(Work required) The answer must be every line from the entries below that includes "headphones".

(Source information)

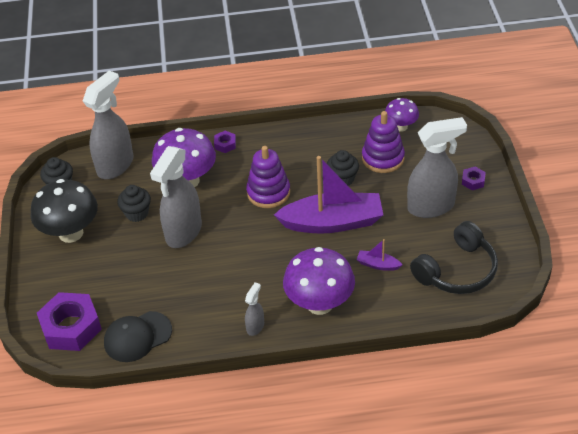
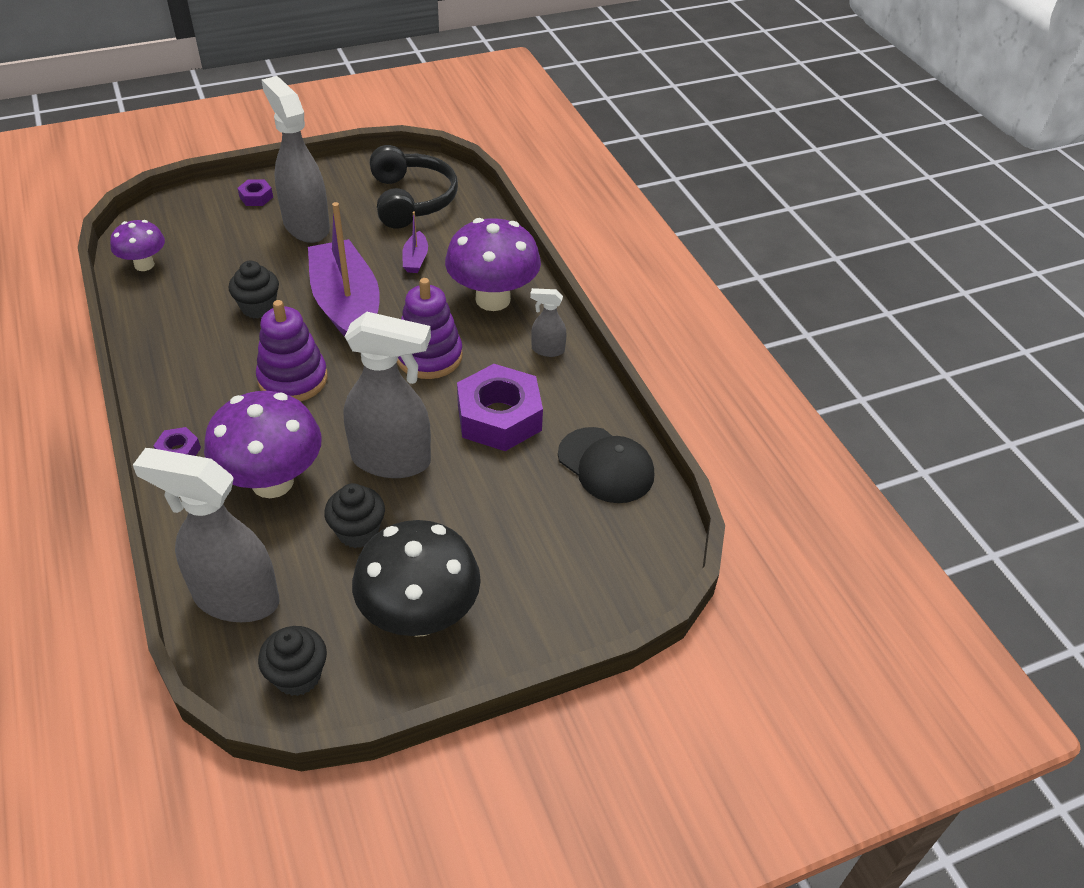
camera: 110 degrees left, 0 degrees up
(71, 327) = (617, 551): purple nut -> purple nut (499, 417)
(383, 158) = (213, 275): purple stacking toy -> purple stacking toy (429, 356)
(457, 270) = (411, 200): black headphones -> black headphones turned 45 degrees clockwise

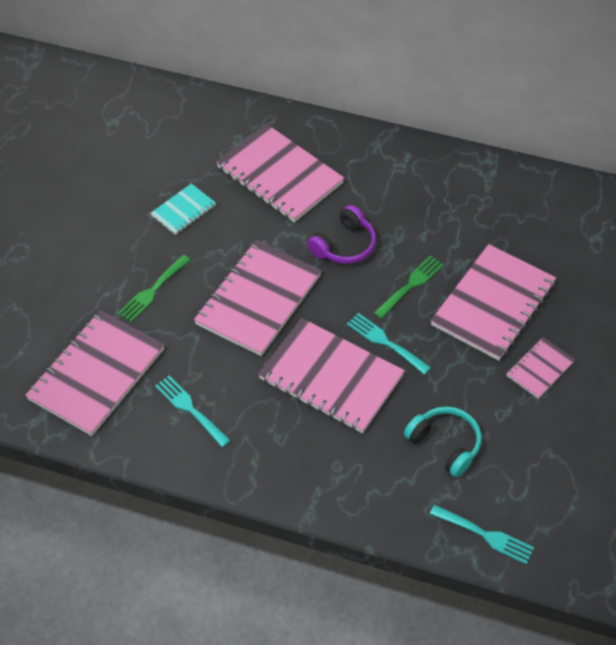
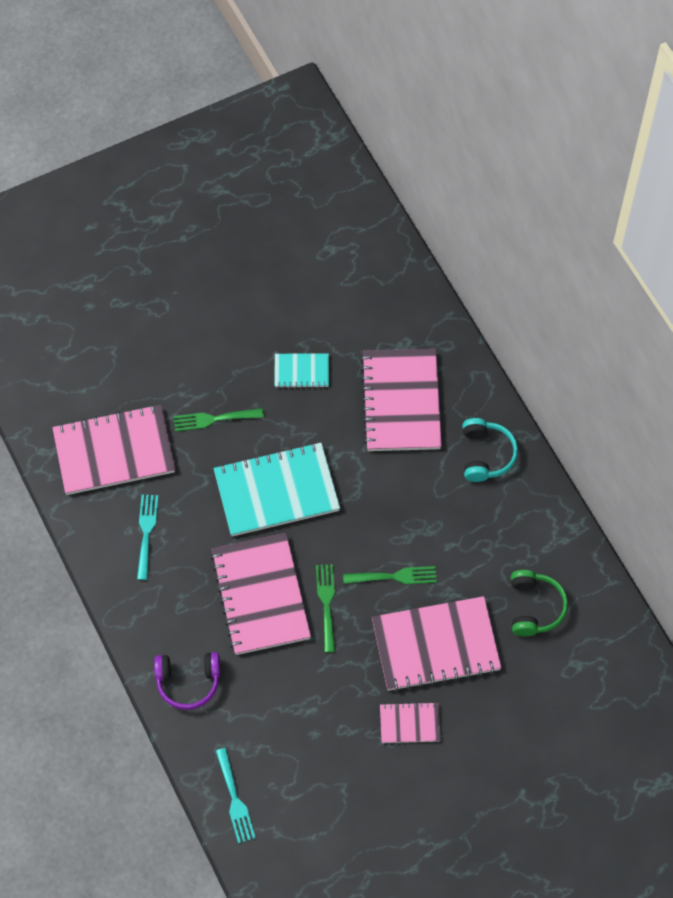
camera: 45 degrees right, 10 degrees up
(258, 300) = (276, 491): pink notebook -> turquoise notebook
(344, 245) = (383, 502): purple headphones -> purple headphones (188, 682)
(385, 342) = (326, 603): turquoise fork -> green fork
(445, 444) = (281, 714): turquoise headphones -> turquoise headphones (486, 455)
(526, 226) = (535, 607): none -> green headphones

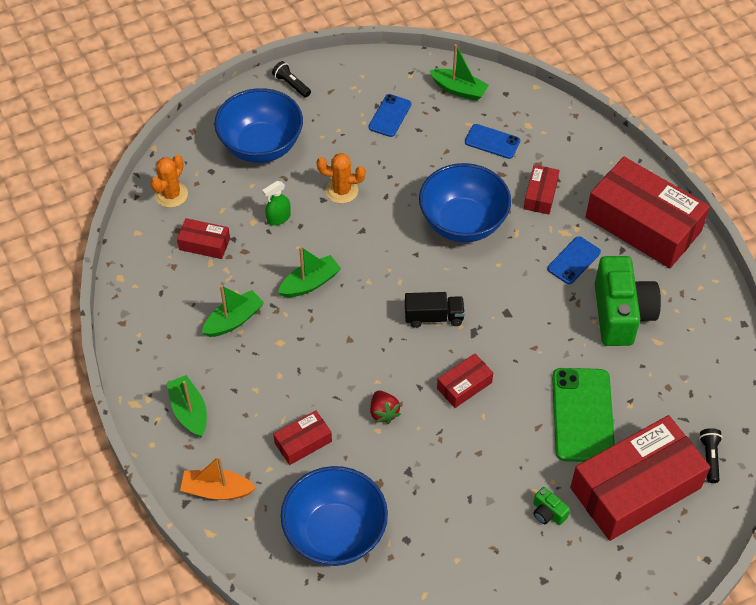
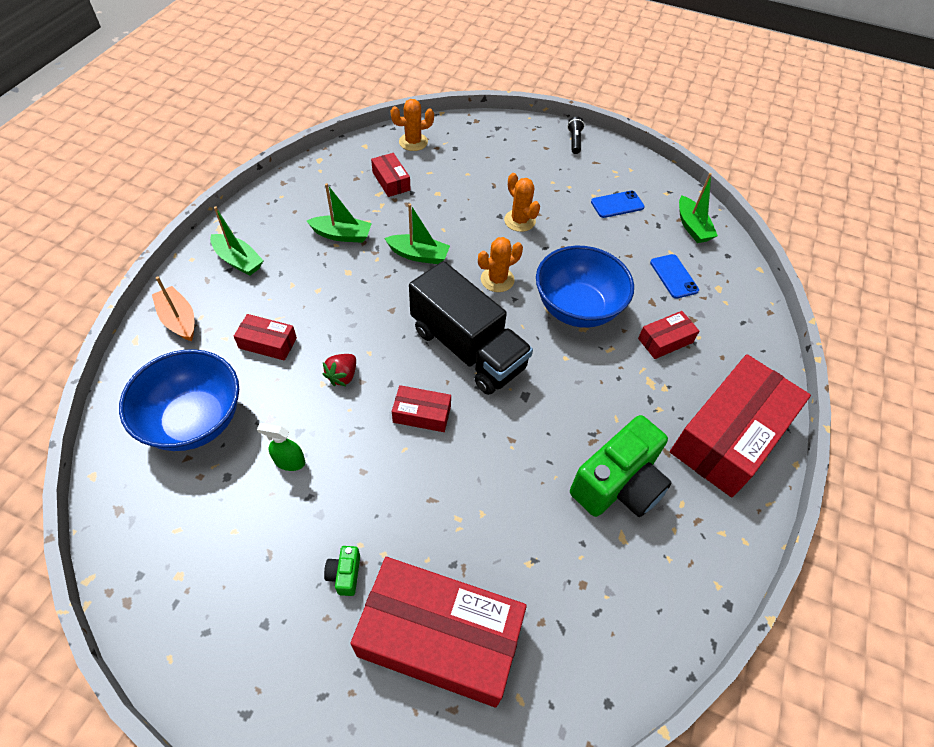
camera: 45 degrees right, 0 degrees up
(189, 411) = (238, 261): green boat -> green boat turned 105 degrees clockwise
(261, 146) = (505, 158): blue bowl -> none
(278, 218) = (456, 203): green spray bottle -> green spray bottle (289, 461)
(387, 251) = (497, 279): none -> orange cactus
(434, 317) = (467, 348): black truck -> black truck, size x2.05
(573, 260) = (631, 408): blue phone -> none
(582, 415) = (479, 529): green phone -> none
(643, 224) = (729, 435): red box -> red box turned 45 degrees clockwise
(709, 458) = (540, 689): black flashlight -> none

(Completed exercise)
(457, 270) = (411, 200): black headphones -> black headphones turned 45 degrees clockwise
(344, 245) = (383, 502): purple headphones -> purple headphones (188, 682)
(445, 444) = (281, 714): turquoise headphones -> turquoise headphones (486, 455)
(526, 226) = (535, 607): none -> green headphones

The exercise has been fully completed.